RECORDED INFORMATION>
# # # # #

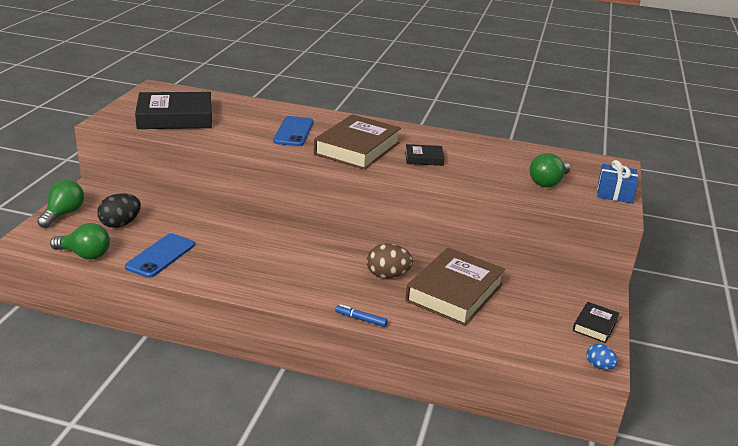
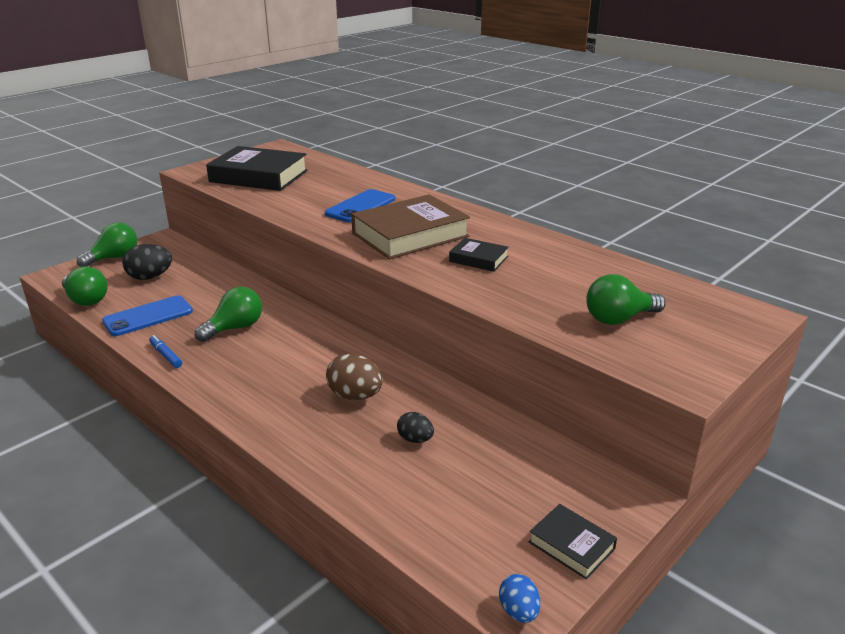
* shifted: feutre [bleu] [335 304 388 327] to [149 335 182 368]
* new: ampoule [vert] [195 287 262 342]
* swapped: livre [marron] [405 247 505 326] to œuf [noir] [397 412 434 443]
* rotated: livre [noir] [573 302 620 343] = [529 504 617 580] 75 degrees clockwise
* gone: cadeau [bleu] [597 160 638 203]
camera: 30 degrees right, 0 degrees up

# # # # #

PROBLEM>
Your answer must be the exact lines of the records from the first one through the line containing "75 degrees clockwise", with no pictures in it.

SOLVED PROBLEM>
* shifted: feutre [bleu] [335 304 388 327] to [149 335 182 368]
* new: ampoule [vert] [195 287 262 342]
* swapped: livre [marron] [405 247 505 326] to œuf [noir] [397 412 434 443]
* rotated: livre [noir] [573 302 620 343] = [529 504 617 580] 75 degrees clockwise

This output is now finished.